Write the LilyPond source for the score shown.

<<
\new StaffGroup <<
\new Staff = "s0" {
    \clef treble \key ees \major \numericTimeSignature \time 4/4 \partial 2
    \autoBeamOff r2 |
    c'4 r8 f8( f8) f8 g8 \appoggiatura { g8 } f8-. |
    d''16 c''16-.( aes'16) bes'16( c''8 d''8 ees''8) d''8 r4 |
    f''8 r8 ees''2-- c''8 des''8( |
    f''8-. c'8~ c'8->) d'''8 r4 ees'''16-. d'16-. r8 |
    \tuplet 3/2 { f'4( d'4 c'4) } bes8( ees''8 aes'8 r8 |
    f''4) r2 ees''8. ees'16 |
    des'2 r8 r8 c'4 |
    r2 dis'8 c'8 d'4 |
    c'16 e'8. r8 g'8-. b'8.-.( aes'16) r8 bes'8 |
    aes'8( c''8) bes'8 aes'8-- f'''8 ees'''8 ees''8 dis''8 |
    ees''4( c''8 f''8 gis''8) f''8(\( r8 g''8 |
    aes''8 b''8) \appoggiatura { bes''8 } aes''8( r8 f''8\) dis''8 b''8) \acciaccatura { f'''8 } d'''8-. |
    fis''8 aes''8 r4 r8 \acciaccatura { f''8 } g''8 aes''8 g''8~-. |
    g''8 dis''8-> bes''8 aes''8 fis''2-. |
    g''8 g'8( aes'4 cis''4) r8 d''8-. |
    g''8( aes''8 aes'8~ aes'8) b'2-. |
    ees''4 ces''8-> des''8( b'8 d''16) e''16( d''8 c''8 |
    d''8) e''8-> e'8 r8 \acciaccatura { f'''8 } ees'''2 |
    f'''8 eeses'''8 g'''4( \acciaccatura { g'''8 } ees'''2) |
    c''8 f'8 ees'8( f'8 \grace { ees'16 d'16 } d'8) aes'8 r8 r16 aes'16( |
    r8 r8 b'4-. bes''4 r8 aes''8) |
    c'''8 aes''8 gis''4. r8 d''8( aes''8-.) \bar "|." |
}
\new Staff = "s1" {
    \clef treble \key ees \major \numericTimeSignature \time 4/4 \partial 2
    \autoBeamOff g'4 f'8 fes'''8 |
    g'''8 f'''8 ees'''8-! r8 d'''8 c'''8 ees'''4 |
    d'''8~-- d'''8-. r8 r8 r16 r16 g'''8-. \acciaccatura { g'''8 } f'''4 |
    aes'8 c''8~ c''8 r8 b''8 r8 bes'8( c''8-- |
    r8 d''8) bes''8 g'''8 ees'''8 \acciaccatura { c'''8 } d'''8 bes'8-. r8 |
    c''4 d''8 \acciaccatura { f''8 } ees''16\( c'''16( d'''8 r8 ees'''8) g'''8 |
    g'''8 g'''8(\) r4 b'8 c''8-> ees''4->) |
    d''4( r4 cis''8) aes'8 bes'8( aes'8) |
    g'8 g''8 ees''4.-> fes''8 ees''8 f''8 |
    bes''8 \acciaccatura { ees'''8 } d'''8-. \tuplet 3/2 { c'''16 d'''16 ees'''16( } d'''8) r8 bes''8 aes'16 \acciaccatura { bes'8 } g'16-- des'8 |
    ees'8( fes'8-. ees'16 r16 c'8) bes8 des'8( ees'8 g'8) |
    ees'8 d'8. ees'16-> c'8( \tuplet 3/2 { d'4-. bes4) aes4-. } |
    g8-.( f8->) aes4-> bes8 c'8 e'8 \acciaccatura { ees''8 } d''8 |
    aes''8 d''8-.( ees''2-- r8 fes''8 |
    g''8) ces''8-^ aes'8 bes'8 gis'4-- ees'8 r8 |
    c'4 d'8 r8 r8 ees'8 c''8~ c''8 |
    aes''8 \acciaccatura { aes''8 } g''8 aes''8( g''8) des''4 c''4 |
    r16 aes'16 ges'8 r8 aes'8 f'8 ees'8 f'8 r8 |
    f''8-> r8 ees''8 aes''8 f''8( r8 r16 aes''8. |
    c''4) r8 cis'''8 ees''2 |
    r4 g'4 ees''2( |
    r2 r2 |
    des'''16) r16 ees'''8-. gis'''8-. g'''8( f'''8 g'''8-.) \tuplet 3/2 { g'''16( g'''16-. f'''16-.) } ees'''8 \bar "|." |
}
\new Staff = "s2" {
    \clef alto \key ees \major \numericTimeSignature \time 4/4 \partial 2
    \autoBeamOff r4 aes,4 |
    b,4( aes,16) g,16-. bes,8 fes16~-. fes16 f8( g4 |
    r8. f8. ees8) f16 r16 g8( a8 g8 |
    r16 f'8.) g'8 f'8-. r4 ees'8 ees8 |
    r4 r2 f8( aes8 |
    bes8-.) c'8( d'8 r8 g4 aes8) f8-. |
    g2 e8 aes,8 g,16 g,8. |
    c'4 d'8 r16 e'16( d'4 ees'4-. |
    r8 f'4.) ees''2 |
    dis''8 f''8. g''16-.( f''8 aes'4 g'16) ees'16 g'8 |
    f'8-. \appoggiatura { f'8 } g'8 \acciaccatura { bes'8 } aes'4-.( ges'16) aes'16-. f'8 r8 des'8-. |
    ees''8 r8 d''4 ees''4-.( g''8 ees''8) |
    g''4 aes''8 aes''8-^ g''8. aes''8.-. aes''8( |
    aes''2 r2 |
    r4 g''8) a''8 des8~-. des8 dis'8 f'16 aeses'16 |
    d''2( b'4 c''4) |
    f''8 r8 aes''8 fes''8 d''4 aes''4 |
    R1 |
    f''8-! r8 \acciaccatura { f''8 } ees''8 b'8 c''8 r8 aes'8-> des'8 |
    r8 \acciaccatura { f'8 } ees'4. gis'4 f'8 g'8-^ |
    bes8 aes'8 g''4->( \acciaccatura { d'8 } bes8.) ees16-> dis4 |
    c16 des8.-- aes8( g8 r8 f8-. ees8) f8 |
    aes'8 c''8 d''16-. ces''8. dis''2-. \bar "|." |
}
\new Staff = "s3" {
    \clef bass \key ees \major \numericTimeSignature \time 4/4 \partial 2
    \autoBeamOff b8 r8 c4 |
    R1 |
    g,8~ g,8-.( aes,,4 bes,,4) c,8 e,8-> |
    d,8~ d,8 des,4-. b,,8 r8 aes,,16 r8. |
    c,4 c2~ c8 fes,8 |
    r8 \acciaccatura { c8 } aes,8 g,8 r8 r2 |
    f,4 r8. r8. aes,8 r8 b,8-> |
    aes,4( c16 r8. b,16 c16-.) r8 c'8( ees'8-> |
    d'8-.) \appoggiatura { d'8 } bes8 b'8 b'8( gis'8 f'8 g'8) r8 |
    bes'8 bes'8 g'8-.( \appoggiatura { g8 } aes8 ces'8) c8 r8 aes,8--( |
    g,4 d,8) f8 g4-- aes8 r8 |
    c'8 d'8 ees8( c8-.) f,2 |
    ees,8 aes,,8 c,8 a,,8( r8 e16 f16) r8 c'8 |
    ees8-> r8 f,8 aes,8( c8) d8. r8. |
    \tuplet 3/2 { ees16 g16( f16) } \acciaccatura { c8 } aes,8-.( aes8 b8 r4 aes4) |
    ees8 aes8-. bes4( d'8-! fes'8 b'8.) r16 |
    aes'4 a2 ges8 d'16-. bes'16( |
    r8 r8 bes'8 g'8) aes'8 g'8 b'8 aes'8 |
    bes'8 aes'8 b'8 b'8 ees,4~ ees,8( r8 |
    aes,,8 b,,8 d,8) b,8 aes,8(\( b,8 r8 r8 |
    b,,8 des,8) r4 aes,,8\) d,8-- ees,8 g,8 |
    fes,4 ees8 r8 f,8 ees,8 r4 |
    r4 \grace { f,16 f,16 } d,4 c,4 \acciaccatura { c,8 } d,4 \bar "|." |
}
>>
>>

▶ _Task details_:
Extract every line of the records above that contains the string "time".

▶ _Solved exercise_:
    \clef treble \key ees \major \numericTimeSignature \time 4/4 \partial 2
    \clef treble \key ees \major \numericTimeSignature \time 4/4 \partial 2
    \clef alto \key ees \major \numericTimeSignature \time 4/4 \partial 2
    \clef bass \key ees \major \numericTimeSignature \time 4/4 \partial 2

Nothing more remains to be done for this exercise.